Listed entries:
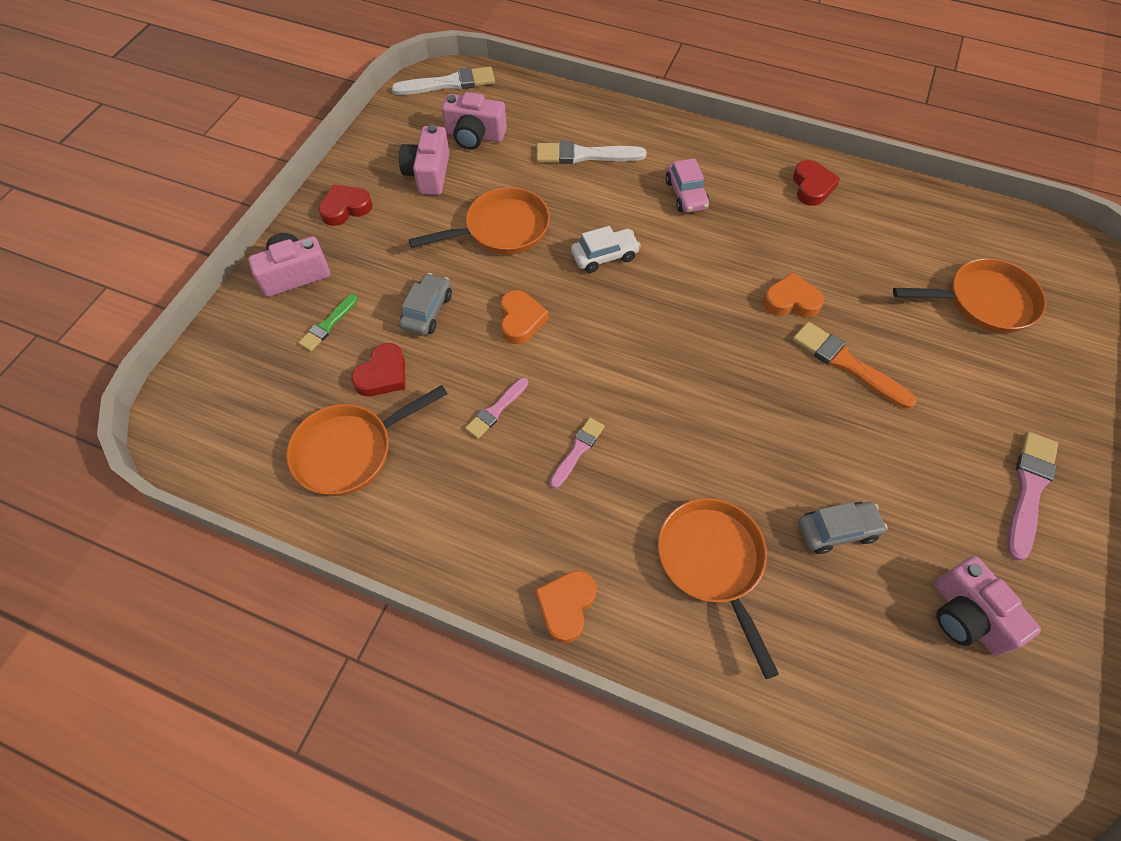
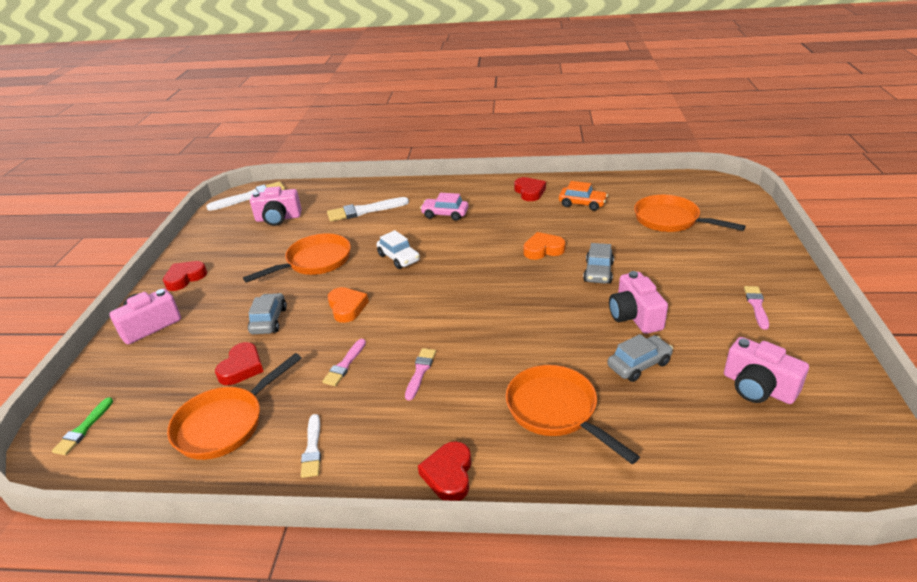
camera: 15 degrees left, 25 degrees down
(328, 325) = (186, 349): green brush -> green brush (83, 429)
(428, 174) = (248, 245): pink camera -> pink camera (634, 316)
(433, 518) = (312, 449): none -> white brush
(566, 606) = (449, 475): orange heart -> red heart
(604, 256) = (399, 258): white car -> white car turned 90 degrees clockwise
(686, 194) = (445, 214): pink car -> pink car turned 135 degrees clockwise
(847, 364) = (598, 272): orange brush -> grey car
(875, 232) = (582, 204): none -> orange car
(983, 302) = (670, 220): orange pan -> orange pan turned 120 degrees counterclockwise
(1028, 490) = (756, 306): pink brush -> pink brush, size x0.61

Task statement:
Nothing but the lines from the one with "(328, 325) = (186, 349): green" to the last line of the data should appear in the answer, each exactly as it stands.

Your solution:
(328, 325) = (186, 349): green brush -> green brush (83, 429)
(428, 174) = (248, 245): pink camera -> pink camera (634, 316)
(433, 518) = (312, 449): none -> white brush
(566, 606) = (449, 475): orange heart -> red heart
(604, 256) = (399, 258): white car -> white car turned 90 degrees clockwise
(686, 194) = (445, 214): pink car -> pink car turned 135 degrees clockwise
(847, 364) = (598, 272): orange brush -> grey car
(875, 232) = (582, 204): none -> orange car
(983, 302) = (670, 220): orange pan -> orange pan turned 120 degrees counterclockwise
(1028, 490) = (756, 306): pink brush -> pink brush, size x0.61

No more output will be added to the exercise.